== Records for the task ==

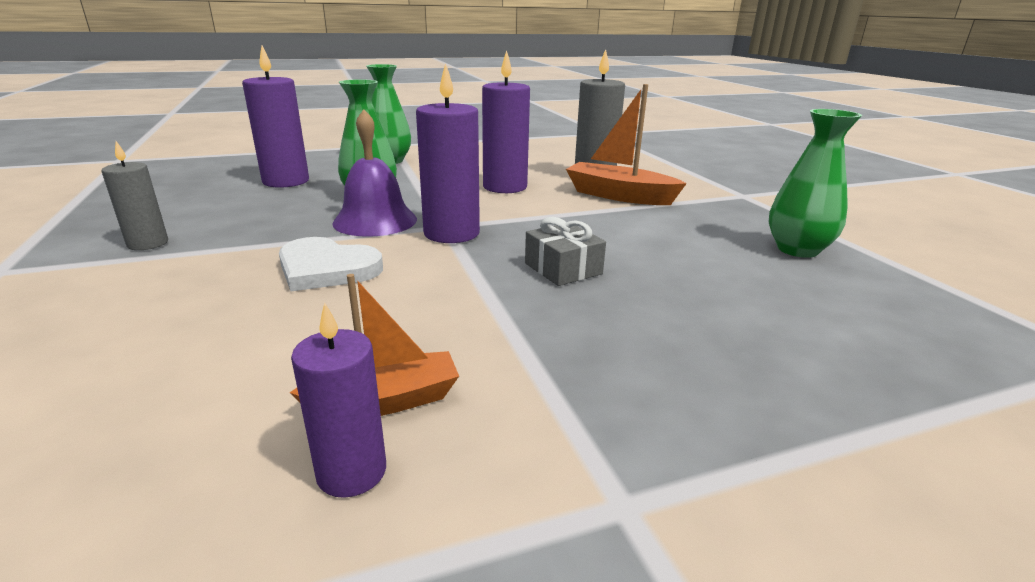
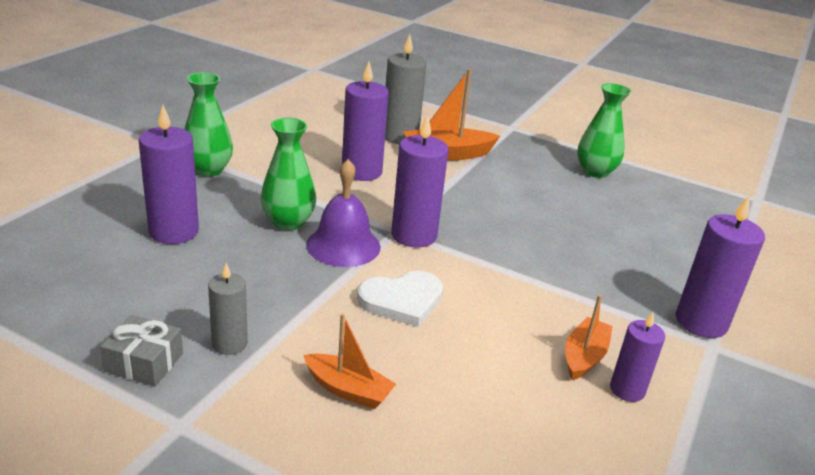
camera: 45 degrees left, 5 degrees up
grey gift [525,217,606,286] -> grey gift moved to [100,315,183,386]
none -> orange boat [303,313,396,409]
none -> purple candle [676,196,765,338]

===
== Records for the task ==

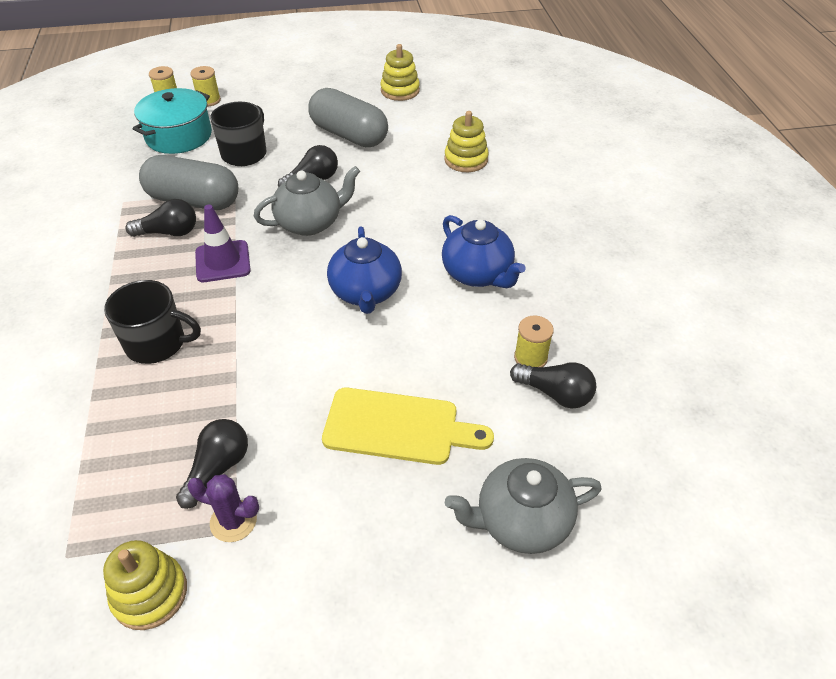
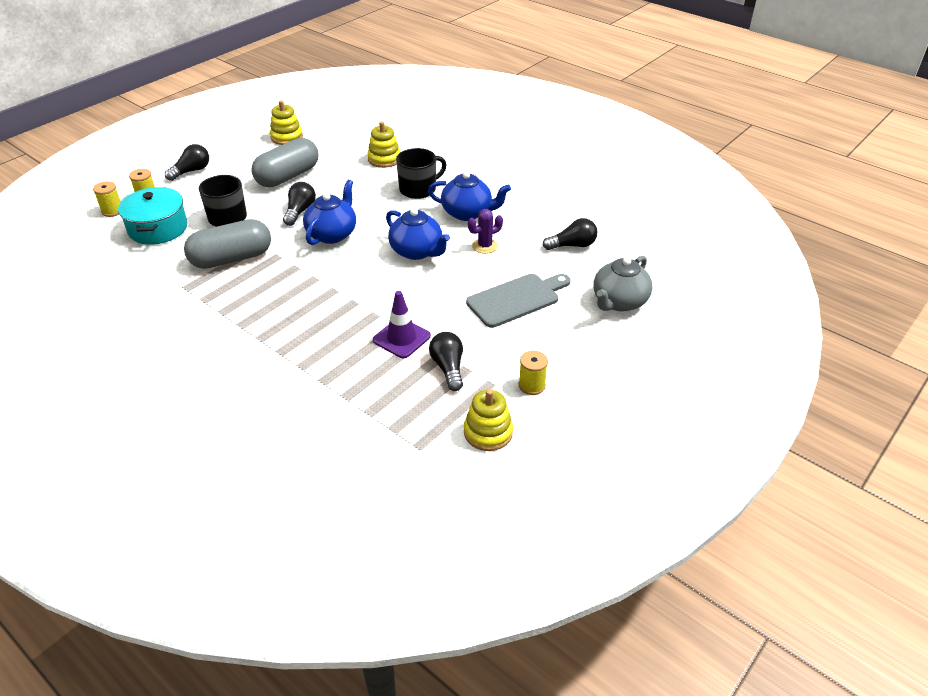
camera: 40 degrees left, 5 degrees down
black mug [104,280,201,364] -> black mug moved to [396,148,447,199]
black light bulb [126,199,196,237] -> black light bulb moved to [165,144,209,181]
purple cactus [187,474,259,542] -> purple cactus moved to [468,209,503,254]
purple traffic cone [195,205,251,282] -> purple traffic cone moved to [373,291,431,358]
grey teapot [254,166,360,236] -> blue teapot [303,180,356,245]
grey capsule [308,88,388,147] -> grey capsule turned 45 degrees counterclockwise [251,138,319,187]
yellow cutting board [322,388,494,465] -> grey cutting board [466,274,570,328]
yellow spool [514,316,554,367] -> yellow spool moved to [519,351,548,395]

===

**Try it**
Check each line of the entries, and copy the ones that contain "degrees".

**Problem solution**
camera: 45 degrees left, 5 degrees up
camera: 40 degrees left, 5 degrees down
grey capsule [308,88,388,147] -> grey capsule turned 45 degrees counterclockwise [251,138,319,187]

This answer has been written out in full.